(WORK TO COMPLETE)
Filter the entries below, keeping only lines with the word "none".

▬▬▬▬▬▬▬▬▬▬

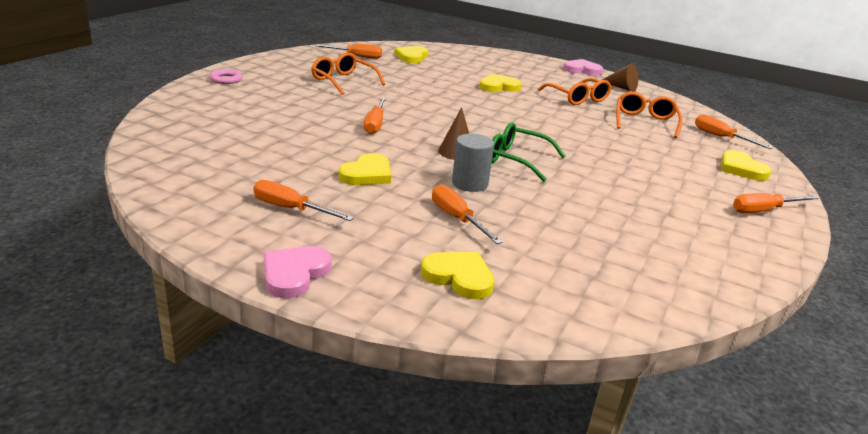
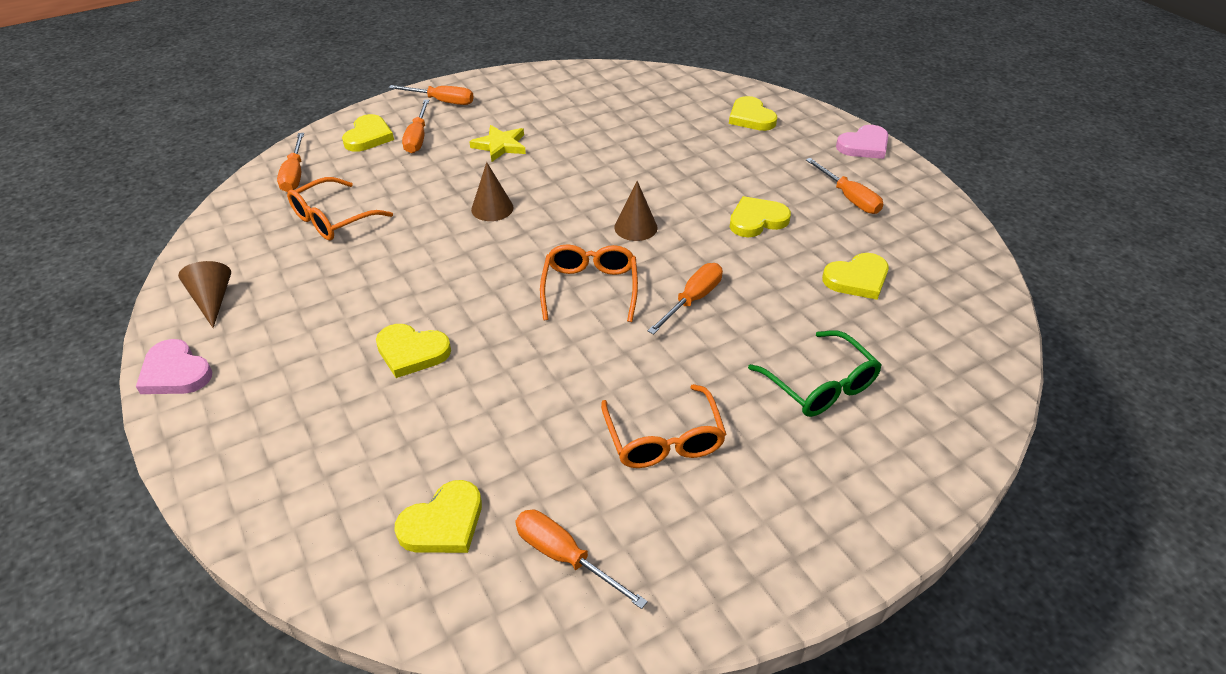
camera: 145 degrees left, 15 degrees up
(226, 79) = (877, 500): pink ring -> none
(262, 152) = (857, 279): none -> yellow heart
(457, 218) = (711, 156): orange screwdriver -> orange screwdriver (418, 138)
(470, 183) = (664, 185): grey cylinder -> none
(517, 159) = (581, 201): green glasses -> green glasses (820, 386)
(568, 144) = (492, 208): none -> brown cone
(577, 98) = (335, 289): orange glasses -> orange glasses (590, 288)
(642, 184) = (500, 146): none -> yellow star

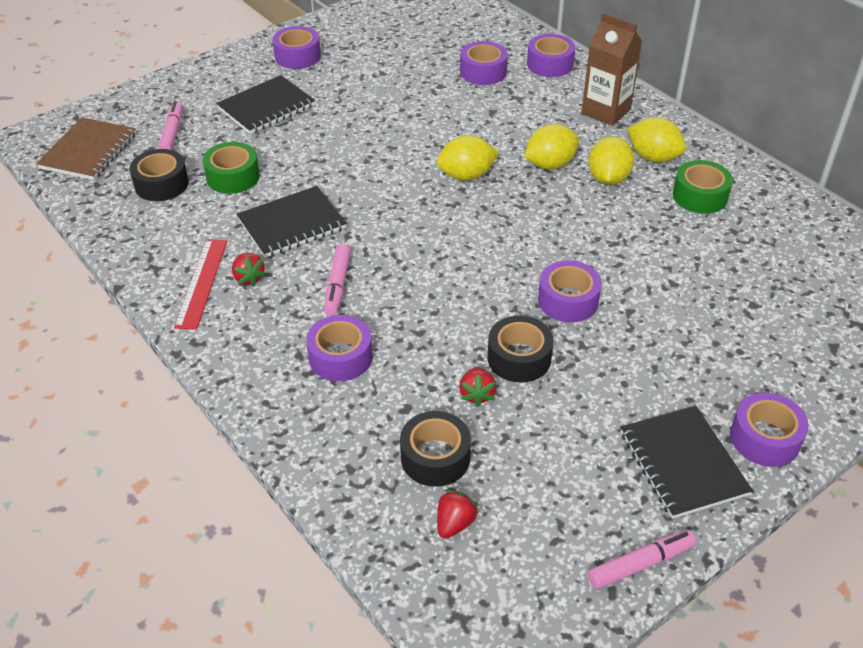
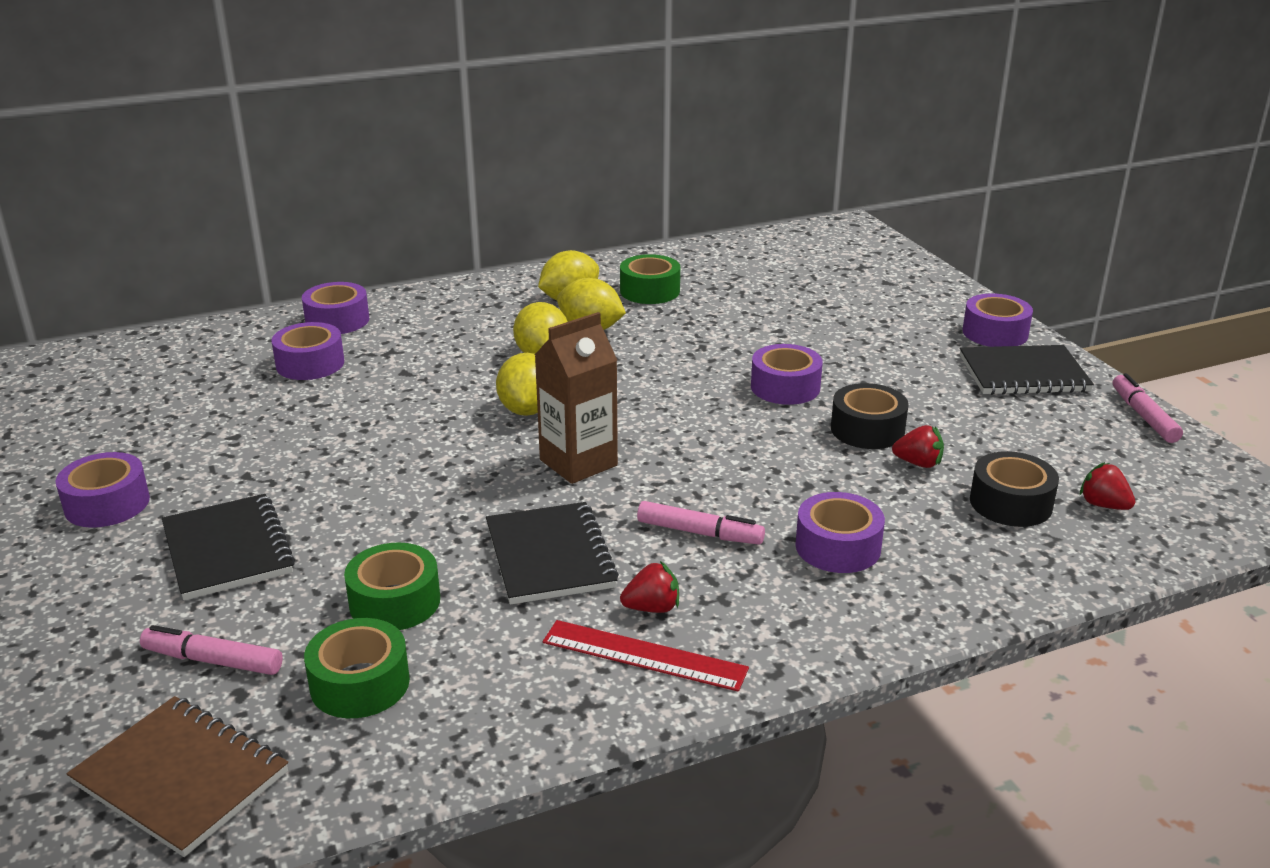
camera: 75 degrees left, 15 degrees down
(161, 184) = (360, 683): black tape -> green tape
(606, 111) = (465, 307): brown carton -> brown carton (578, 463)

▬▬▬▬▬▬▬▬▬▬

(RESULT FOR THIS TASK)
(226, 79) = (877, 500): pink ring -> none
(262, 152) = (857, 279): none -> yellow heart
(470, 183) = (664, 185): grey cylinder -> none
(568, 144) = (492, 208): none -> brown cone
(642, 184) = (500, 146): none -> yellow star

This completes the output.